PROBLEM REQUIREMENTS: From the records below, determine the number of lines containing "purple". Output that number alone.

Items listed in a dataset:
━━━━━━━━━━━━━━━━
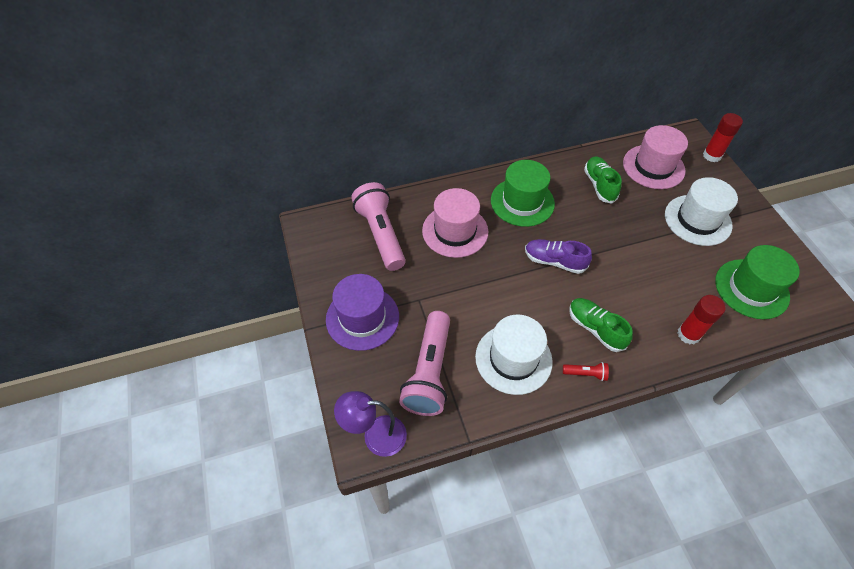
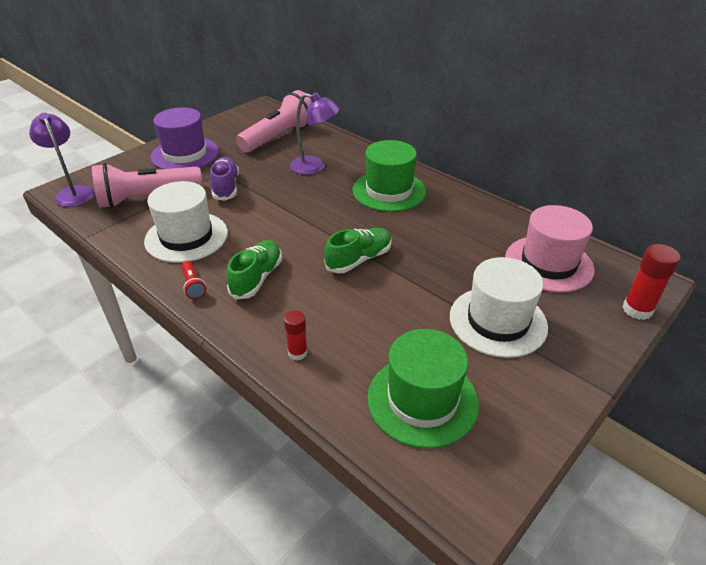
camera: 60 degrees right, 15 degrees down
(455, 231) = (315, 167): pink hat -> purple lamp
(554, 261) = (327, 229): purple shoe -> purple shoe (226, 187)
(599, 185) = (468, 231): green shoe -> green shoe (359, 259)
(688, 334) = (297, 352): red glue stick -> red glue stick, size x0.64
━━━━━━━━━━━━━━━━
REPLY TO THE TASK: 2